WORK TASK ->
Would you go through the records below and copy each line with the string "none"?

== RECORDS FOR THE EXERCISE

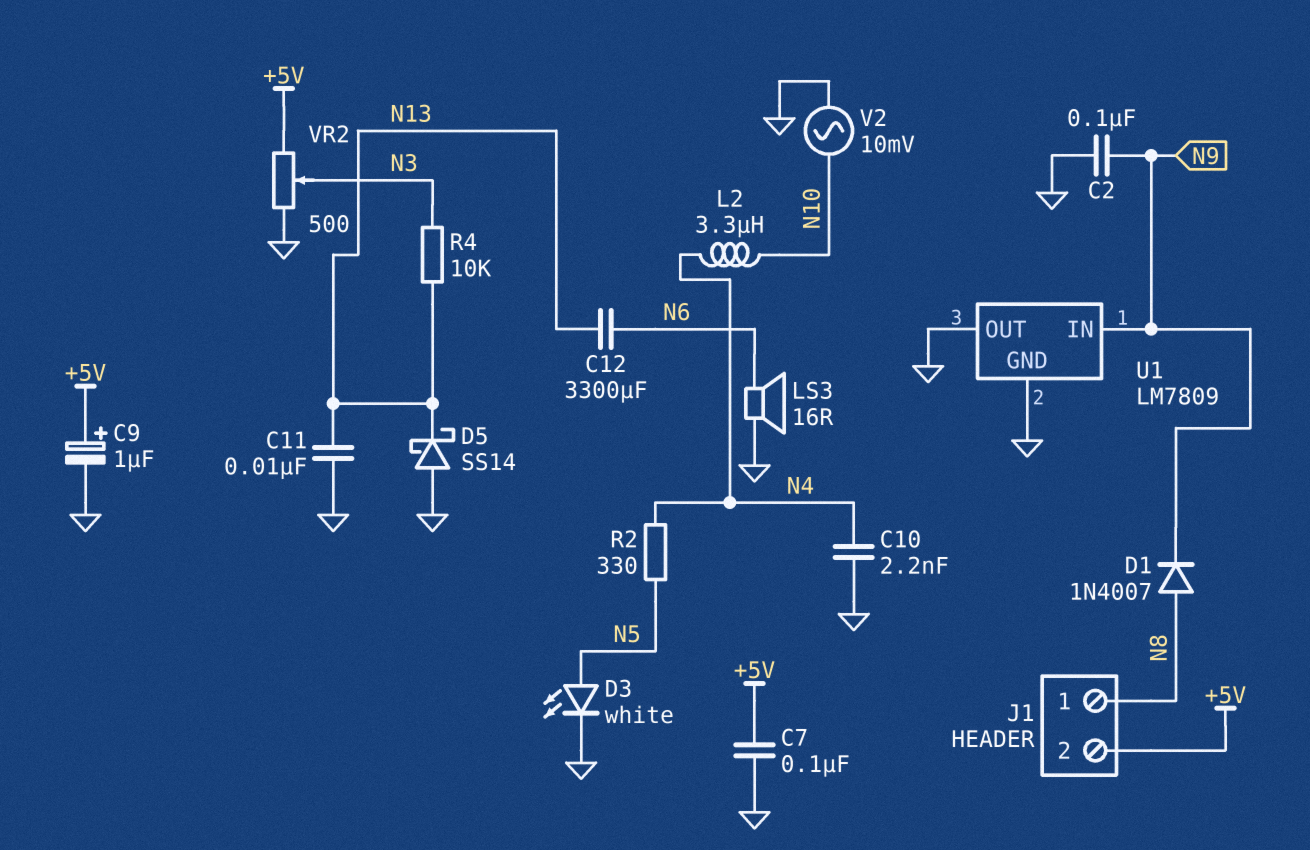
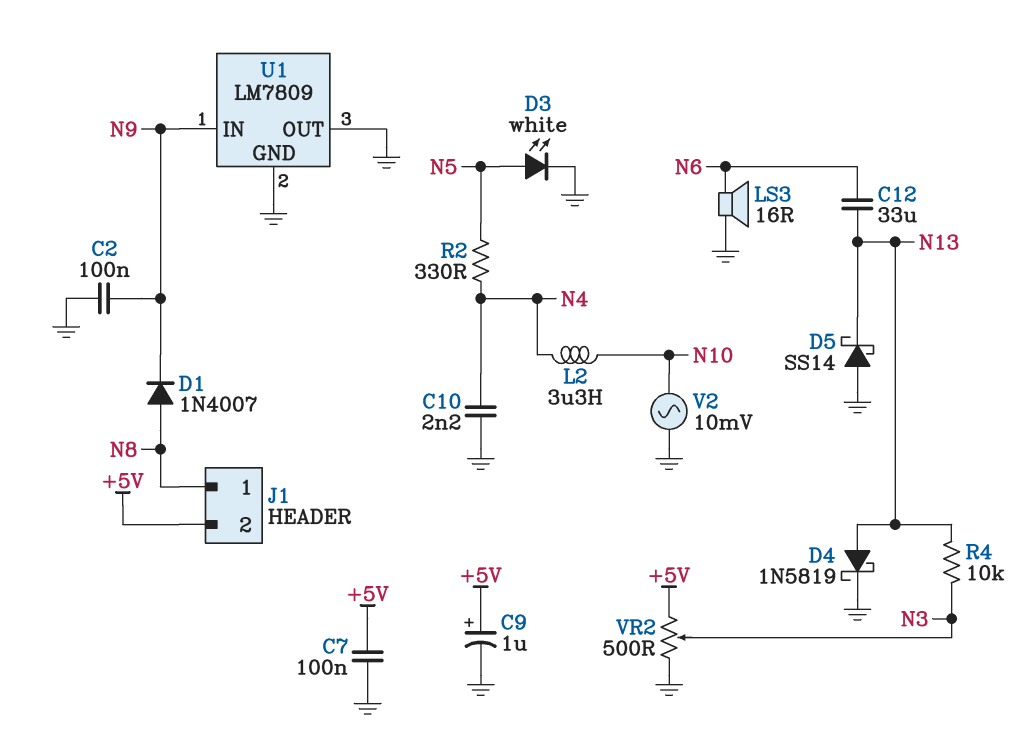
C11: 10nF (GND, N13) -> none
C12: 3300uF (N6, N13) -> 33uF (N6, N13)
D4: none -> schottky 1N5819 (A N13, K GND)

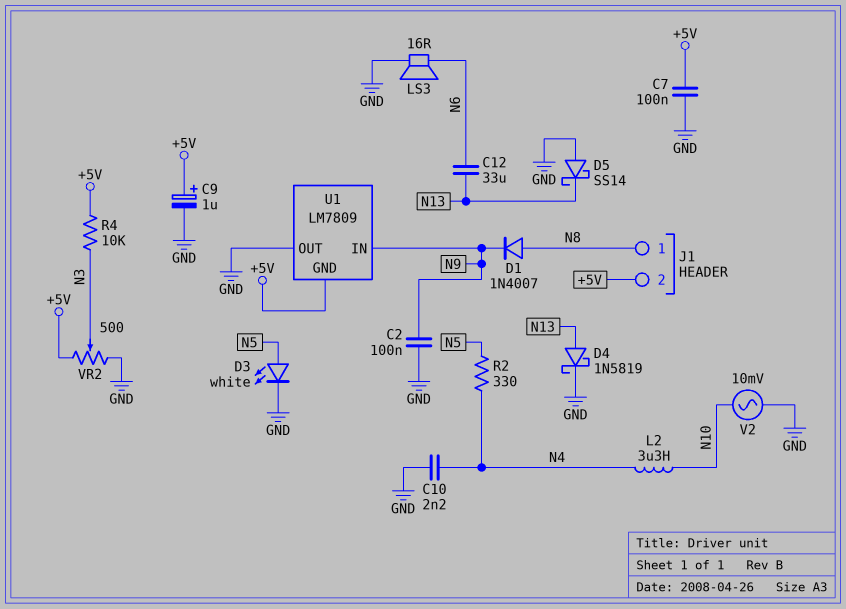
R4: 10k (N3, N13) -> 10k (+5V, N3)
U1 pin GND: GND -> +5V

====

EXERCISE SOLUTION ->
C11: 10nF (GND, N13) -> none
D4: none -> schottky 1N5819 (A N13, K GND)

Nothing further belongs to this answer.